◆ Exercise:
How many lines in the data below contain the string "plane"? Answer with the number only.

◆ Given entries:
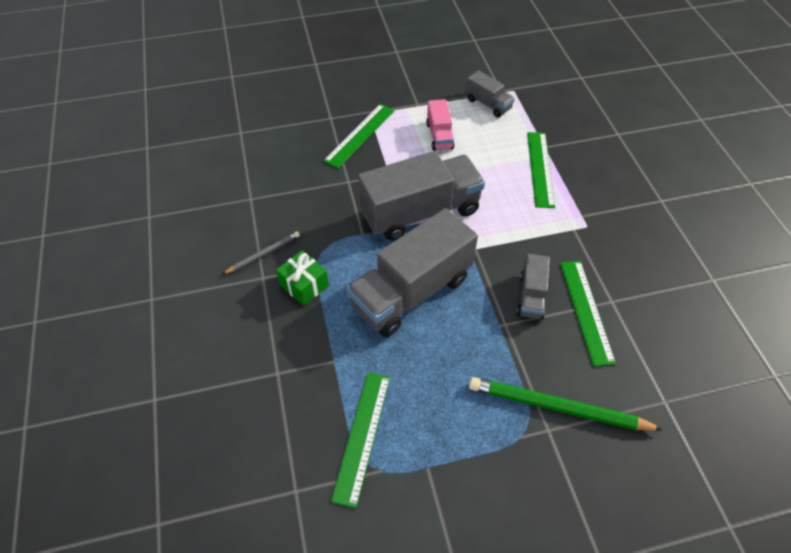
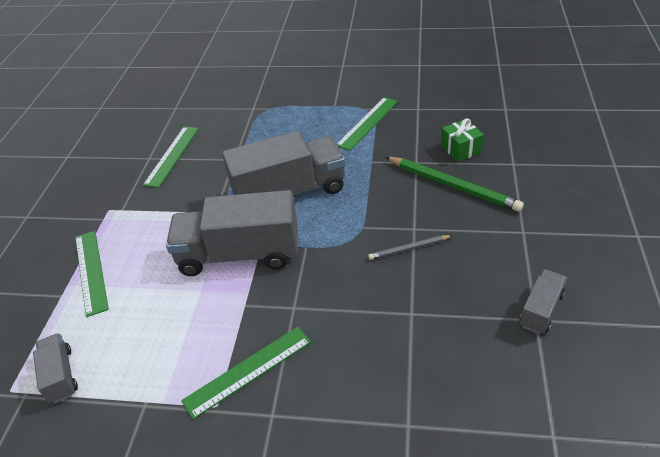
camera: 155 degrees left, 10 degrees down
green gift [276,250,329,306] -> green gift moved to [441,119,484,162]
pink truck [426,99,454,151] -> none
green pencil [469,377,663,431] -> green pencil moved to [386,157,524,212]
grey truck [517,254,550,320] -> grey truck moved to [519,269,567,334]
green ruler [527,132,555,208] -> green ruler turned 45 degrees counterclockwise [75,231,109,317]

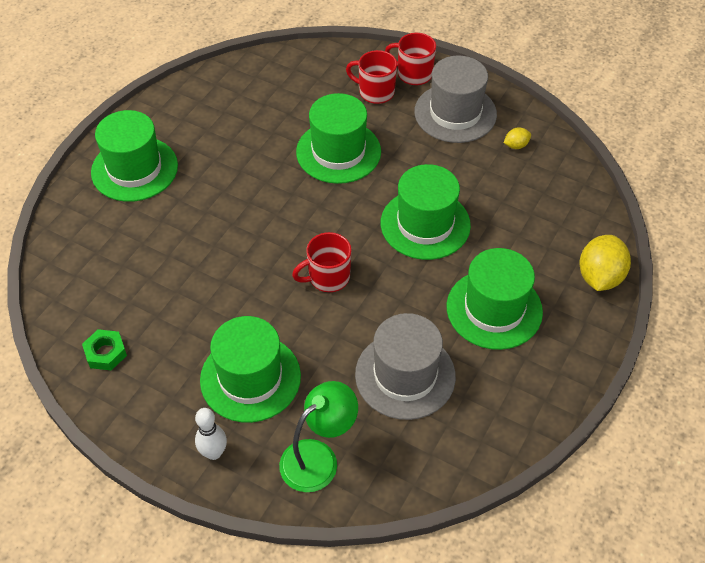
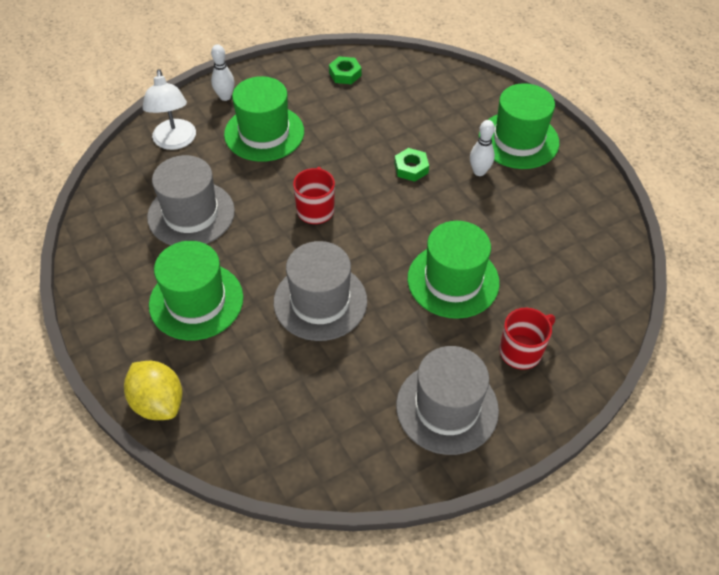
camera: 120 degrees right, 0 degrees up
green lamp [279,381,358,492] -> white lamp [142,69,196,150]
green hat [381,164,471,260] -> grey hat [274,241,367,341]
red mug [385,33,436,85] -> none
yellow lemon [504,127,531,149] -> none
none -> green nut [394,148,429,182]
none -> white bowling pin [470,120,495,176]

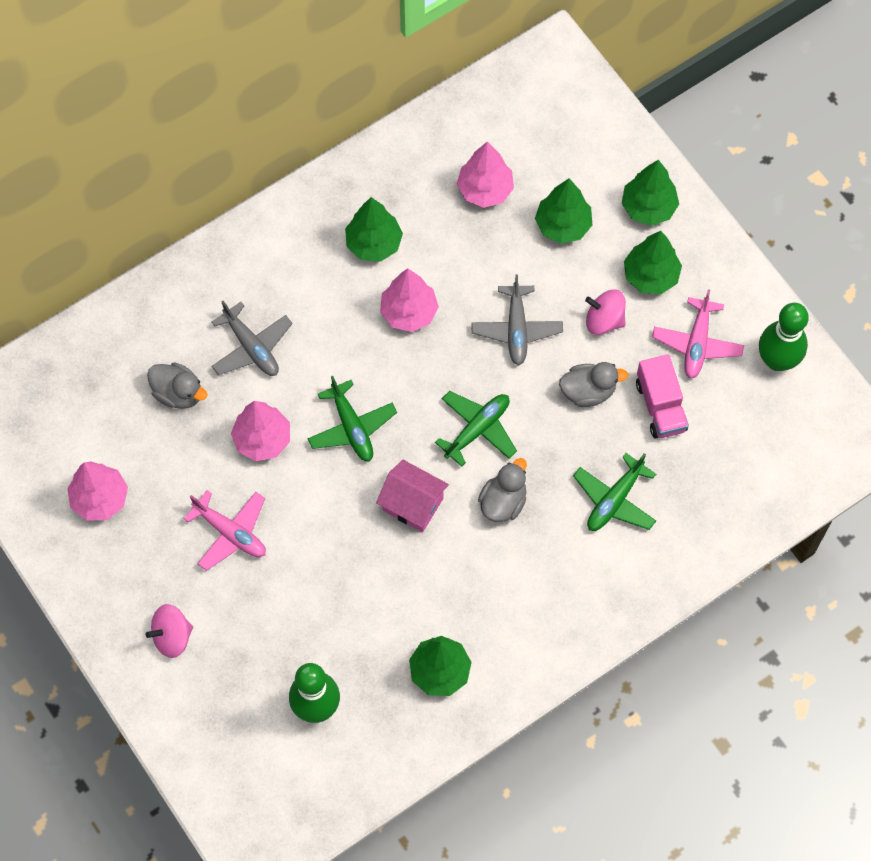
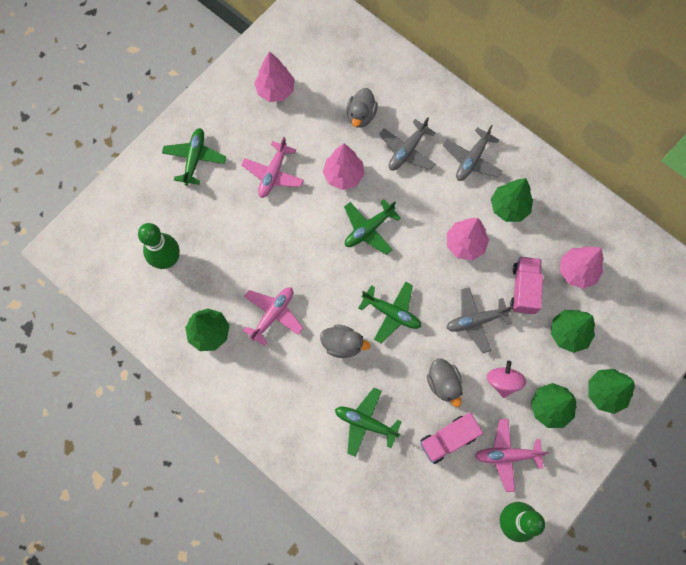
camera: 75 degrees right, 5 degrees up
pink spinning top [146,604,193,658] -> green plane [162,128,226,186]
pink house [376,460,449,532] -> none
none -> pink plane [243,287,303,346]
none -> grey plane [443,125,502,181]
none -> pink truck [510,257,543,314]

◆ Solution to this problem:
3